*Source material:*

-- Opening Marker --

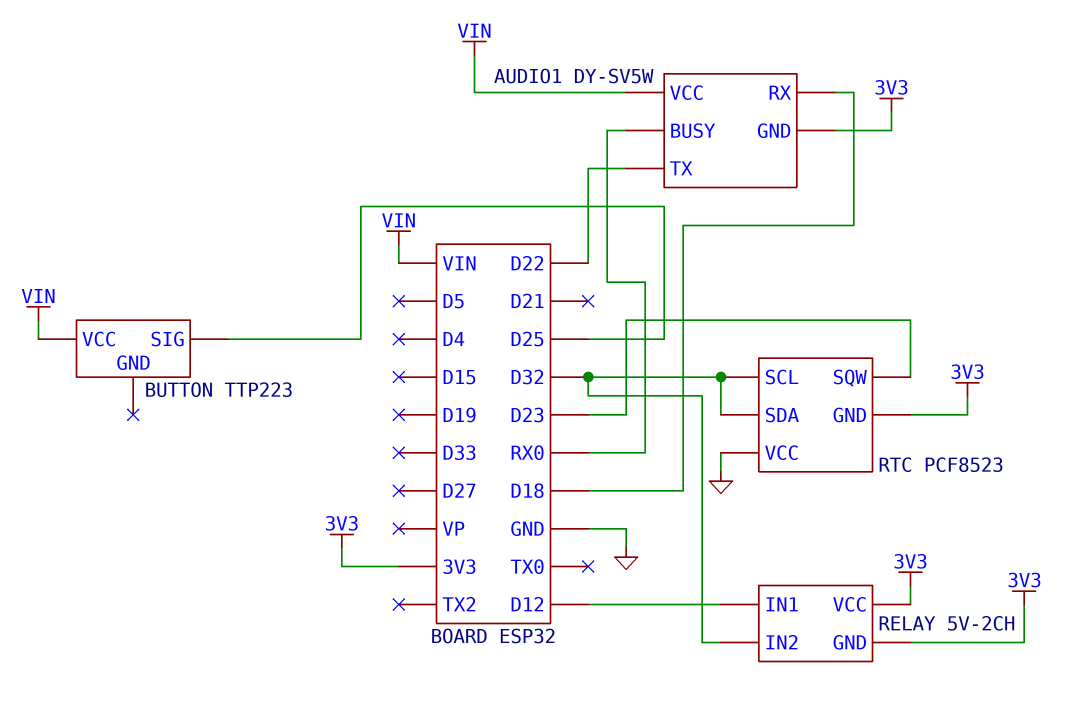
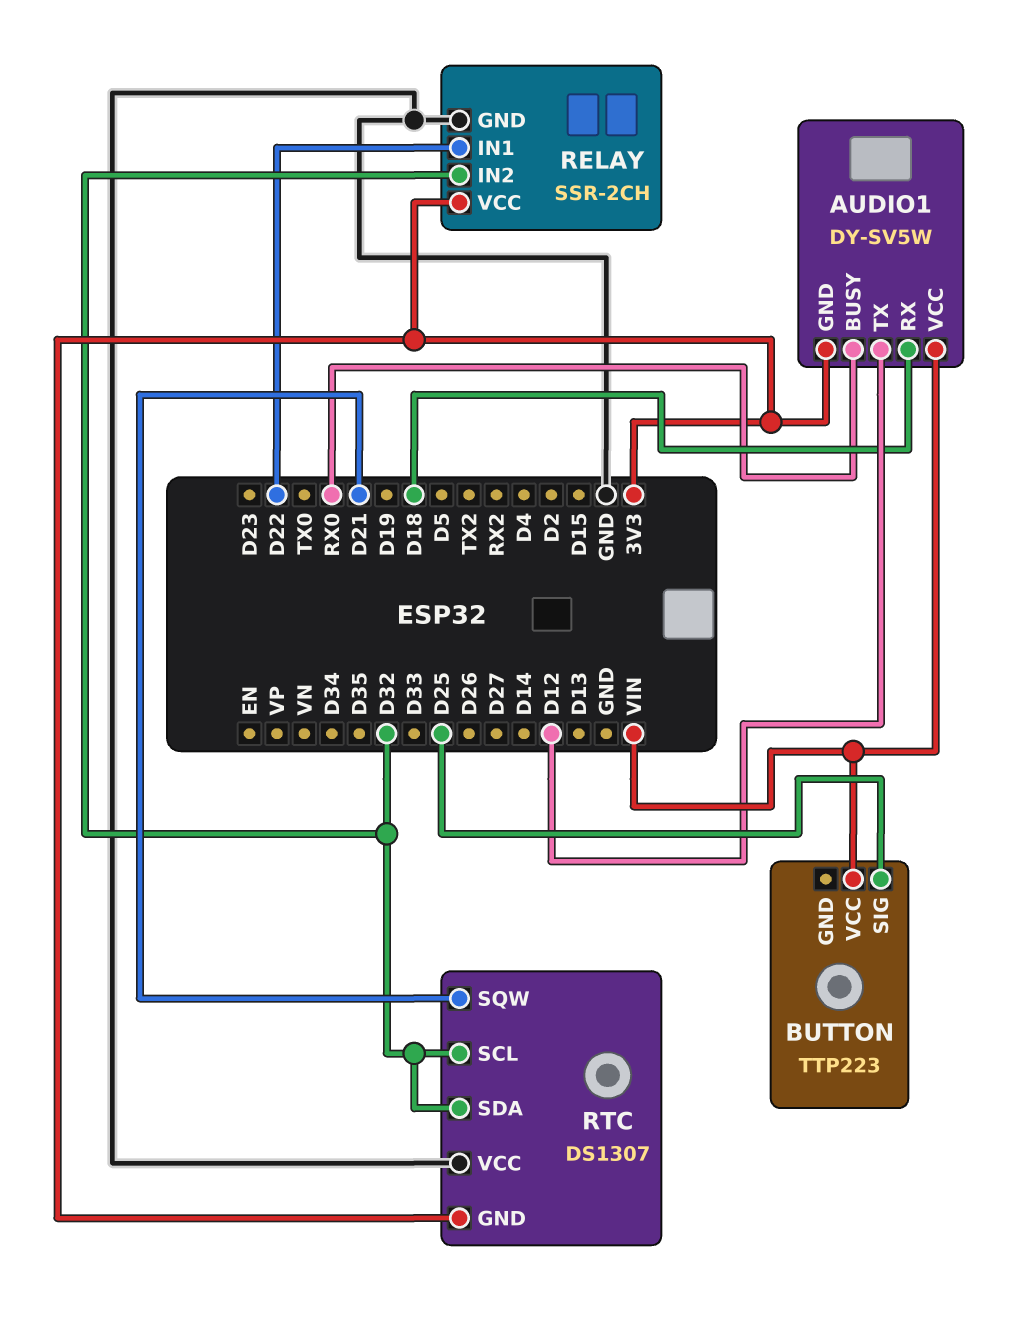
AUDIO1 pin TX: D22 -> D12
RELAY: 5V-2CH -> SSR-2CH
RELAY pin GND: 3V3 -> GND
RELAY pin IN1: D12 -> D22
RTC: PCF8523 -> DS1307
RTC pin SQW: D23 -> D21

-- Closing Marker --

*Task objective:*
Work out how many lines in the preceding data include the word "RELAY". State only that number.

*Answer to the problem:*
3